**About this task**
Convert everything below, from the line containing "Consider the image." down to the line containing "This screenshot has height=640, width=480.", into a Markdown table with the columns No. and Text, one row per line, leaving out blank lines.

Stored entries
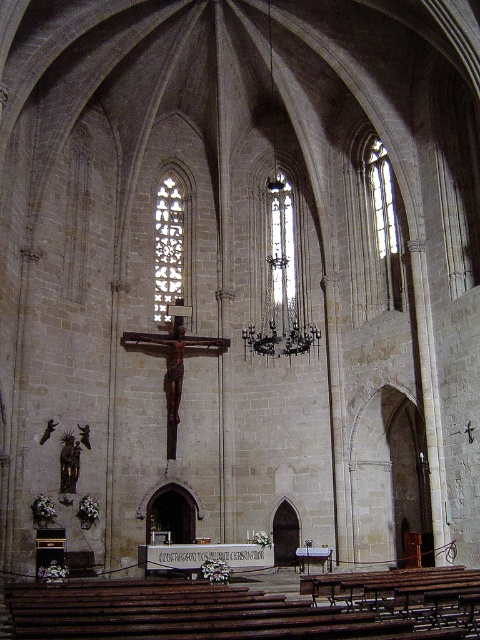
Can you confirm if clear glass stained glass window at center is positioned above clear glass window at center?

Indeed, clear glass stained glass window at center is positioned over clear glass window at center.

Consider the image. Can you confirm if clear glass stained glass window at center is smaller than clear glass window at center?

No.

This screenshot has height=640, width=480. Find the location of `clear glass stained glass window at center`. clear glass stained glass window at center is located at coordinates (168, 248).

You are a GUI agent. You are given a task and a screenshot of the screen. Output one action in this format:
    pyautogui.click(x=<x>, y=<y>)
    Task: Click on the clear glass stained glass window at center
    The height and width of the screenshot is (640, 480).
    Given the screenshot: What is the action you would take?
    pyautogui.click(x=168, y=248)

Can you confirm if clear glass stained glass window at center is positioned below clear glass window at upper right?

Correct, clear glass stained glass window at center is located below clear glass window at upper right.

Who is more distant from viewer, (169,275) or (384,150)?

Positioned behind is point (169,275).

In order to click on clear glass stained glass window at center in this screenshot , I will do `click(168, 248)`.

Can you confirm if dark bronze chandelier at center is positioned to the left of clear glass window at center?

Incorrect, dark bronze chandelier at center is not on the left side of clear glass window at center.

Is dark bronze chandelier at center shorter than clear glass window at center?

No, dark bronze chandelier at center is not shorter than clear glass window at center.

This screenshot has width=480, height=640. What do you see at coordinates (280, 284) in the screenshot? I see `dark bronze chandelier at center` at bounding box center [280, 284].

**The answer**
| No. | Text |
|---|---|
| 1 | Consider the image. Can you confirm if clear glass stained glass window at center is smaller than clear glass window at center? |
| 2 | No. |
| 3 | This screenshot has height=640, width=480. Find the location of `clear glass stained glass window at center`. clear glass stained glass window at center is located at coordinates (168, 248). |